DATA PROVIDED
►

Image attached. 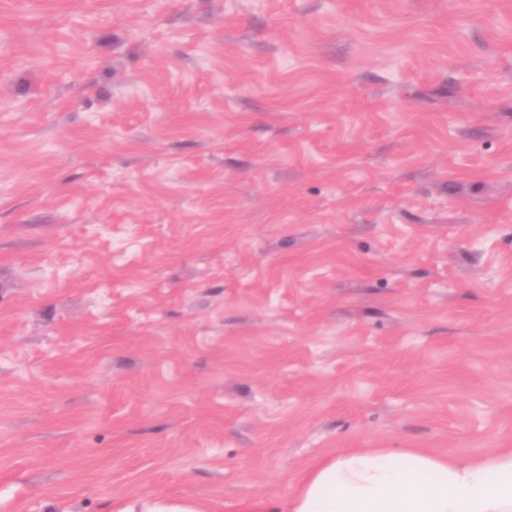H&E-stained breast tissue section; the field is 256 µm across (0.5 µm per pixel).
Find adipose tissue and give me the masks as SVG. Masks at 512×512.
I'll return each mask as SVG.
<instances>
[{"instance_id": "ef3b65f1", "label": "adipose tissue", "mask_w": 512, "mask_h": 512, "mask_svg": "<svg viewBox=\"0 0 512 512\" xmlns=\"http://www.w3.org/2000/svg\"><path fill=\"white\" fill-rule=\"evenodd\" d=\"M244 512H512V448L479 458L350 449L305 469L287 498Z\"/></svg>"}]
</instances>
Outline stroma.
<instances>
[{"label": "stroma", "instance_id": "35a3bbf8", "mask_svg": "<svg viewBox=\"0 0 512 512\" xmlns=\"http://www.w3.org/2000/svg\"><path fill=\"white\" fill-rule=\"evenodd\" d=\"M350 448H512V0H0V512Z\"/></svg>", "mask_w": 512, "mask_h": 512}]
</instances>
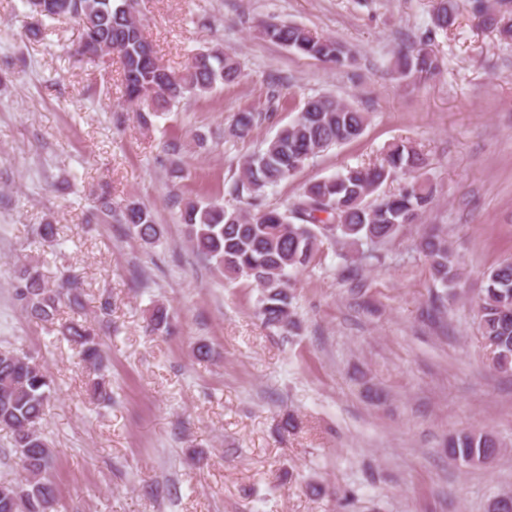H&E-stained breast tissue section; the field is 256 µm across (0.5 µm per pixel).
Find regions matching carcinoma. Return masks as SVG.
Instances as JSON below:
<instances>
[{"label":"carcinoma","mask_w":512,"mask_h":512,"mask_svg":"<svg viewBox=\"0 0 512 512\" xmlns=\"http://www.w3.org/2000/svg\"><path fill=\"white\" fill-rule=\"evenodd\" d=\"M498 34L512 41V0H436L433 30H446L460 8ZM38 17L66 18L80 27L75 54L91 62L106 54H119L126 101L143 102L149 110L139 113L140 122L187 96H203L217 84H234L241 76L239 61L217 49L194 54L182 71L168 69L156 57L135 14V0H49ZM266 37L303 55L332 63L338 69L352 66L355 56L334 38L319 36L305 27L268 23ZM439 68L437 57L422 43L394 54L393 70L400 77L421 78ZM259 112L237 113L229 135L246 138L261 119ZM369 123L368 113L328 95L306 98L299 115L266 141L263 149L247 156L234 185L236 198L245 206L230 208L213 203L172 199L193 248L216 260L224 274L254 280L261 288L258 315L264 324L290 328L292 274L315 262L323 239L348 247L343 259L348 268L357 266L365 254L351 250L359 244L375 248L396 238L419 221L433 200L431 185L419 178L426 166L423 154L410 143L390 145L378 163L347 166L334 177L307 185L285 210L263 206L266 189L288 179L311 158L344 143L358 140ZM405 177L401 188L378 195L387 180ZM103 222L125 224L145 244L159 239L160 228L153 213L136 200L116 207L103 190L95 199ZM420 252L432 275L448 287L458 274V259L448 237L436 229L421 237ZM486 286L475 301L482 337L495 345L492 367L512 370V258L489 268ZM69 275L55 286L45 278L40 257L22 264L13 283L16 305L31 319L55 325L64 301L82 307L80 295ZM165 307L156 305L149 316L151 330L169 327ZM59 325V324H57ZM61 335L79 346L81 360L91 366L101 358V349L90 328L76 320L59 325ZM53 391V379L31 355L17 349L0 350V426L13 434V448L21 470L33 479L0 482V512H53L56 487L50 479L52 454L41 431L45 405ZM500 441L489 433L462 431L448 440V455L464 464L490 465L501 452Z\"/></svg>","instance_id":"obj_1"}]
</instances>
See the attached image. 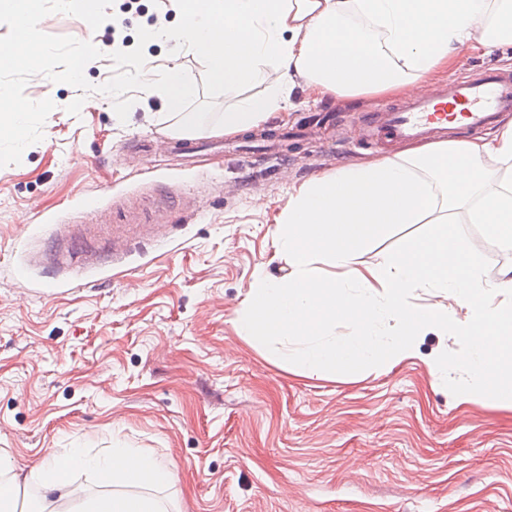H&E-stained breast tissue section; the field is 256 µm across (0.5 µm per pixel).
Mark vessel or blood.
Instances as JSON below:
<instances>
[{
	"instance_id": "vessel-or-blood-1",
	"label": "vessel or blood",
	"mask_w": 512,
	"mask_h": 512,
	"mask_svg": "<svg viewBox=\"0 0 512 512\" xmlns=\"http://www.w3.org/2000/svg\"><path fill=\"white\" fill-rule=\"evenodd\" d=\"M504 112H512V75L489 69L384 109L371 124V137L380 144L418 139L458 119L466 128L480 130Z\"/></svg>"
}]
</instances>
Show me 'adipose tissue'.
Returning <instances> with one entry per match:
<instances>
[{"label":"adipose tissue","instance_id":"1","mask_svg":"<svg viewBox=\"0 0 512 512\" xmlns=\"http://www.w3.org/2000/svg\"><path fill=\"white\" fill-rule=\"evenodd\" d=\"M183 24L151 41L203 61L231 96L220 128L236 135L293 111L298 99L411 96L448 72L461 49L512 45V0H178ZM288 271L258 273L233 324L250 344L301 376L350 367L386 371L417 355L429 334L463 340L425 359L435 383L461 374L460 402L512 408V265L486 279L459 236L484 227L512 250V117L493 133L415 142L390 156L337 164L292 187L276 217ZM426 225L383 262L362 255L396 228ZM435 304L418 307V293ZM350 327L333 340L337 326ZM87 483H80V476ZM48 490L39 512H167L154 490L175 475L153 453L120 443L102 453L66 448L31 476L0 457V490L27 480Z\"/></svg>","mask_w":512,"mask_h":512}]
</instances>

◄

EXERCISE DETAILS
State the count of lines with the word "Find" in them, and write nothing else.

OUTPUT
2